*** Opening Input records ***

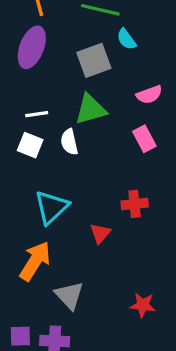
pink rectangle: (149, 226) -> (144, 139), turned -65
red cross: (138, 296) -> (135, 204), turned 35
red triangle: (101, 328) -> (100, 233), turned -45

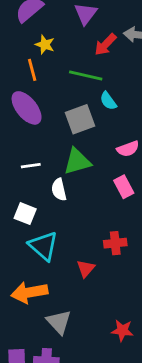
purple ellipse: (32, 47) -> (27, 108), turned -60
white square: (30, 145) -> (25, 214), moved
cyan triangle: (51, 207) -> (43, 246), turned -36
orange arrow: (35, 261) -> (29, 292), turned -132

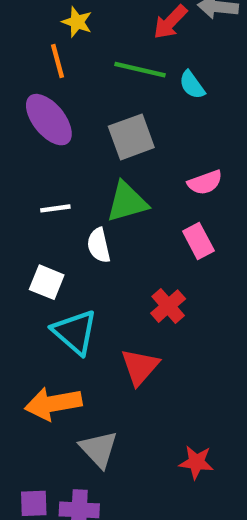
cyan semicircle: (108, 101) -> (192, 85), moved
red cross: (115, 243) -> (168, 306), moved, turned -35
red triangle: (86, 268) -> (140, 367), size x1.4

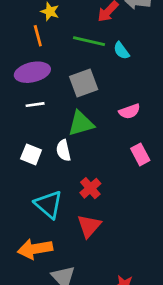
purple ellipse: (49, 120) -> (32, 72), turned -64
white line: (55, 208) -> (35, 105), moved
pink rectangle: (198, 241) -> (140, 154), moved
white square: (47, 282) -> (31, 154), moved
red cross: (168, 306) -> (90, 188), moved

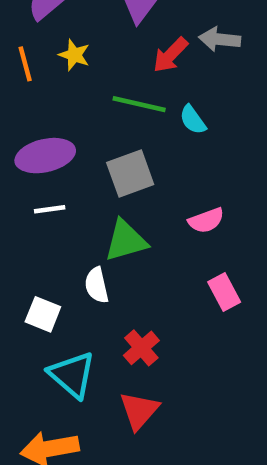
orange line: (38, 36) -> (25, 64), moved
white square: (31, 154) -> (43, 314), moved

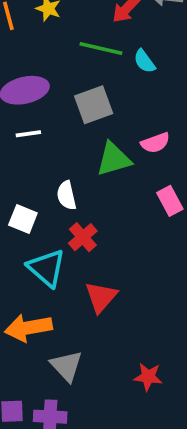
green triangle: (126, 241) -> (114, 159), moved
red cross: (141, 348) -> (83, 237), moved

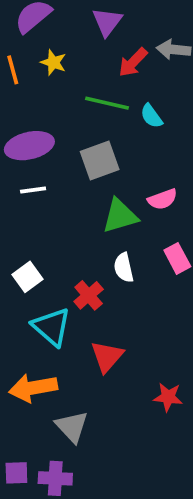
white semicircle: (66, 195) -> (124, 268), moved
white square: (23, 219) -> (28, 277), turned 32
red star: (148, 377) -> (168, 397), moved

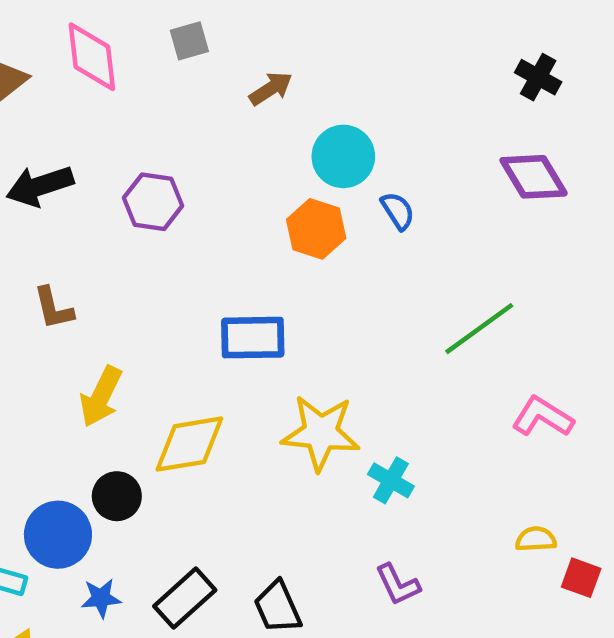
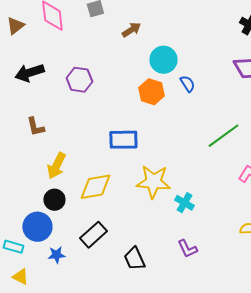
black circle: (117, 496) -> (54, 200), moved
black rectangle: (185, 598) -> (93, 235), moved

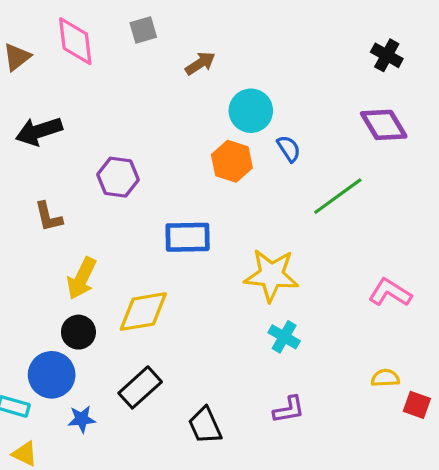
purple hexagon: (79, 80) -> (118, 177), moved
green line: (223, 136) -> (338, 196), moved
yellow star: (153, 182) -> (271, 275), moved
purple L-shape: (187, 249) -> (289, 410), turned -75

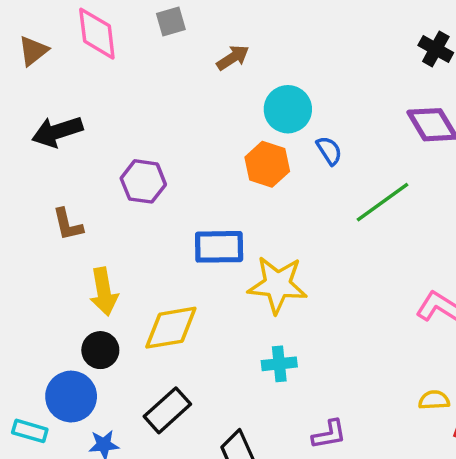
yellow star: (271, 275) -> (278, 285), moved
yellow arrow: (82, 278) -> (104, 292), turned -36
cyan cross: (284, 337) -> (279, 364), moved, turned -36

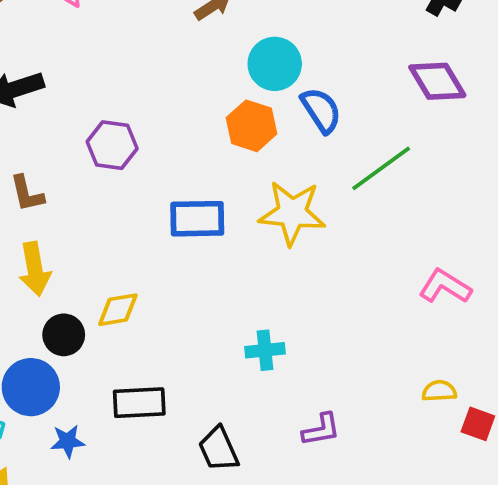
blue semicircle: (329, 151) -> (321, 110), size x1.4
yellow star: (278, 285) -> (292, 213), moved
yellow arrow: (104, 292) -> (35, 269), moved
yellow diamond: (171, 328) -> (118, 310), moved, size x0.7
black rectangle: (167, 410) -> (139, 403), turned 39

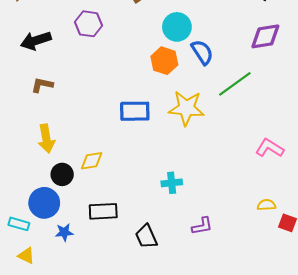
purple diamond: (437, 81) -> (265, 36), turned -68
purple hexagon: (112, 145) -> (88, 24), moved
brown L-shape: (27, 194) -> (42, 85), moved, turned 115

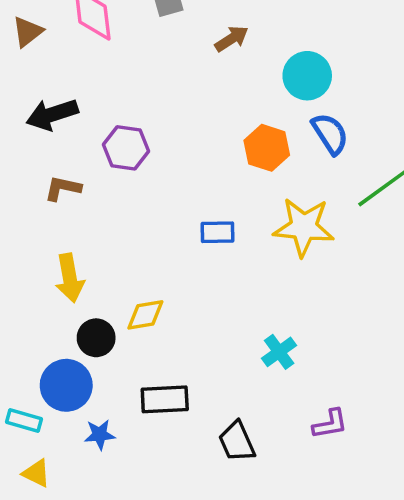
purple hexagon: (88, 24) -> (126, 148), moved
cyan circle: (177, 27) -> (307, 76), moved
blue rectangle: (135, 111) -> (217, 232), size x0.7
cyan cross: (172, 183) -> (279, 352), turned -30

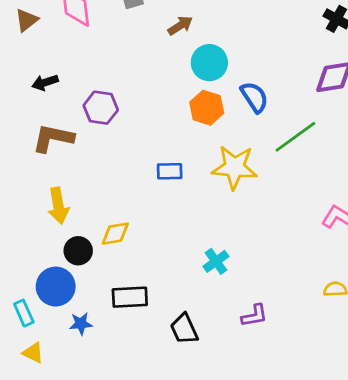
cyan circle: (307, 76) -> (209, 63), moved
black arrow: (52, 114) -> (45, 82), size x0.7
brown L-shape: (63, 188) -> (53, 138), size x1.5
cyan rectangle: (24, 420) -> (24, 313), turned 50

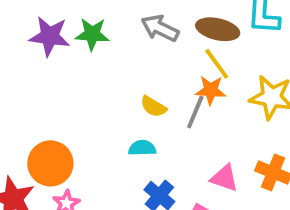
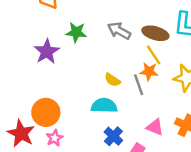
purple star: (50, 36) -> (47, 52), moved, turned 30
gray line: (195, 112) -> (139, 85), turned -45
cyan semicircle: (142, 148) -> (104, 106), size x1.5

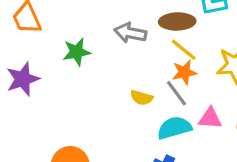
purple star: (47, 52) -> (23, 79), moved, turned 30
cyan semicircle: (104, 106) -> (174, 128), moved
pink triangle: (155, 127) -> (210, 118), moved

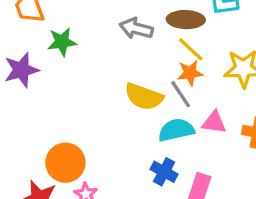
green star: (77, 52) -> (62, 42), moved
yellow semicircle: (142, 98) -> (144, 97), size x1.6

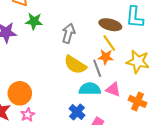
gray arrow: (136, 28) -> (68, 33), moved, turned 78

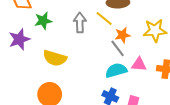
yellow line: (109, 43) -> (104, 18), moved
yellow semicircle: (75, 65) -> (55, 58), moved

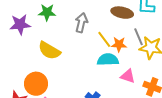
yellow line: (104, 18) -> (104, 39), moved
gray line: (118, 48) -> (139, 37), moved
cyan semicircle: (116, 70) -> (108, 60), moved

*** Closing Input records ***
*** Opening Input records ***

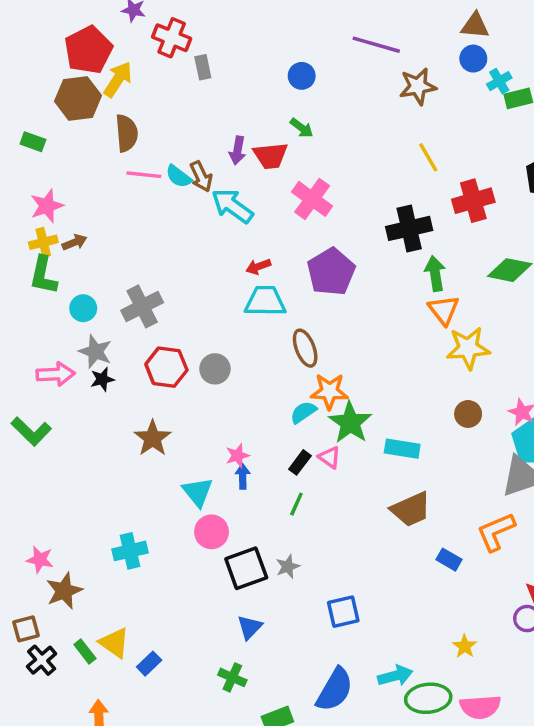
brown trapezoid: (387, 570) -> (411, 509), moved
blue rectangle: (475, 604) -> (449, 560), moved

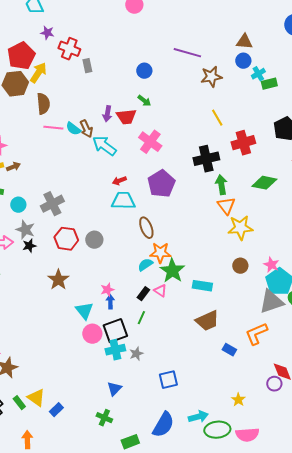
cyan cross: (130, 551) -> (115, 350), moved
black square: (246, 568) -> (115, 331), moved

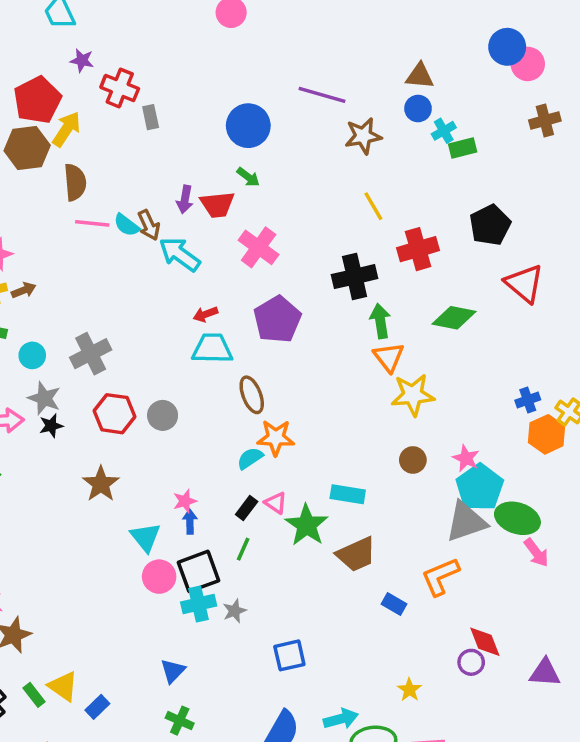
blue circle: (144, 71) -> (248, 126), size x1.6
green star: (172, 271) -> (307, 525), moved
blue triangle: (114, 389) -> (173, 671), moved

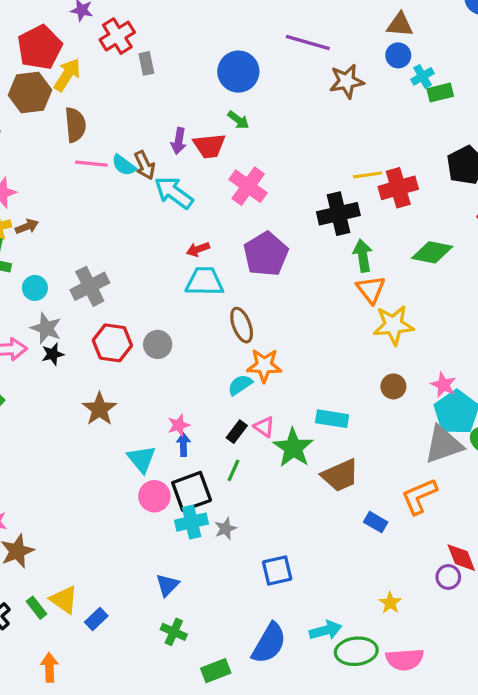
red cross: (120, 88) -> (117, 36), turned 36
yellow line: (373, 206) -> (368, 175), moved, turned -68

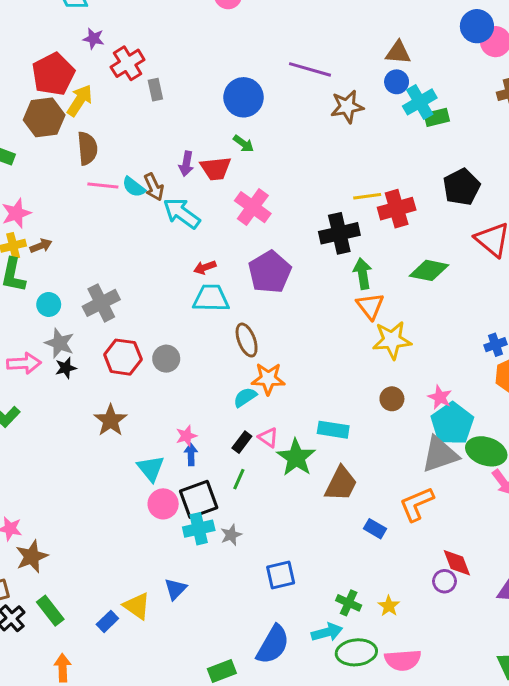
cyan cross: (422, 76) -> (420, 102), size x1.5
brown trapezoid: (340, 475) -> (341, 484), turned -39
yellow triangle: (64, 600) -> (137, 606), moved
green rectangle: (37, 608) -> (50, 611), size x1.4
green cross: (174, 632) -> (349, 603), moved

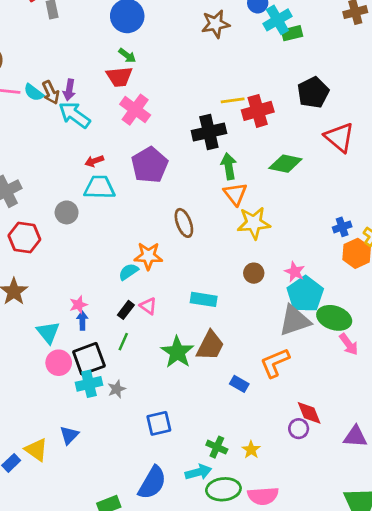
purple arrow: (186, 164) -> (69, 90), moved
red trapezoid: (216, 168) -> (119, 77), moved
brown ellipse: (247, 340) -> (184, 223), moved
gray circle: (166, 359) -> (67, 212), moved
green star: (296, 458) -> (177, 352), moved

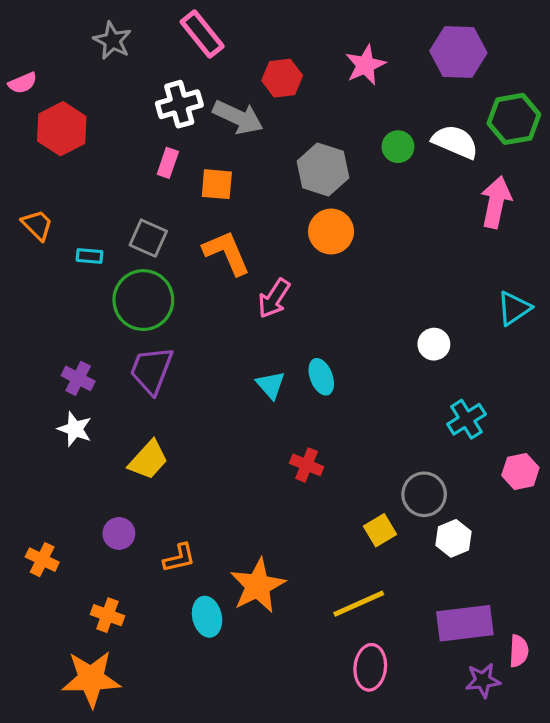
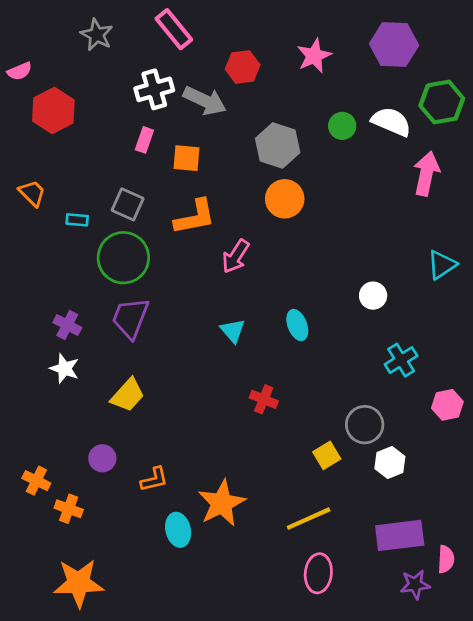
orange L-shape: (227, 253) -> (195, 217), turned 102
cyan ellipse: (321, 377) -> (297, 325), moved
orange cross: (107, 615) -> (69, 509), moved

*** Closing Input records ***

### Task
Look above for the line containing "green star: (296, 458) -> (177, 352), moved", then write out every line from there down to the line containing "orange cross: (107, 615) -> (69, 509), moved", that line included, with no pictures.

### Answer for the task
green star: (296, 458) -> (177, 352), moved

orange L-shape: (227, 253) -> (195, 217), turned 102
cyan ellipse: (321, 377) -> (297, 325), moved
orange cross: (107, 615) -> (69, 509), moved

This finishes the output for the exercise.